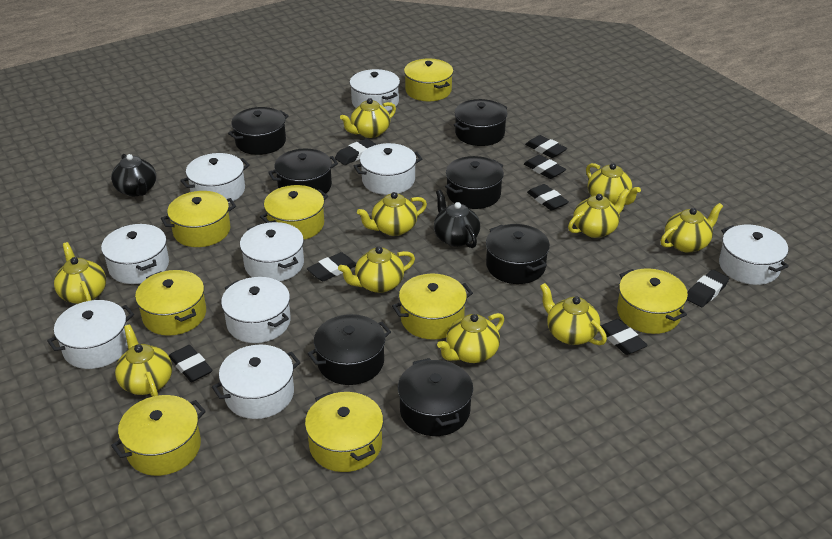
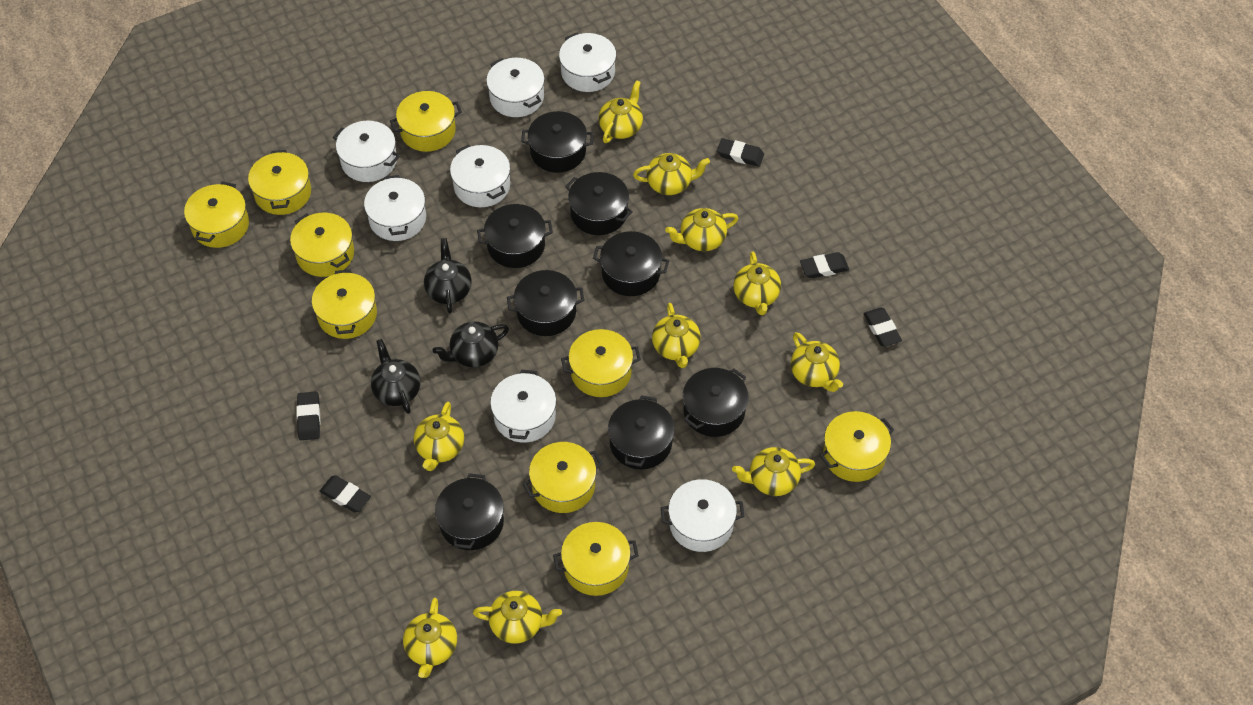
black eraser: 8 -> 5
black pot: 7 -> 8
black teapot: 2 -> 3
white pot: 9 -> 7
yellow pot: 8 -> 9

• [INSTRUCTIONS FOR THE TASK] The whole listing must be transcribed exactly. No pictures belong in the copy.

• [REPLY TO THE TASK]
black eraser: 8 -> 5
black pot: 7 -> 8
black teapot: 2 -> 3
white pot: 9 -> 7
yellow pot: 8 -> 9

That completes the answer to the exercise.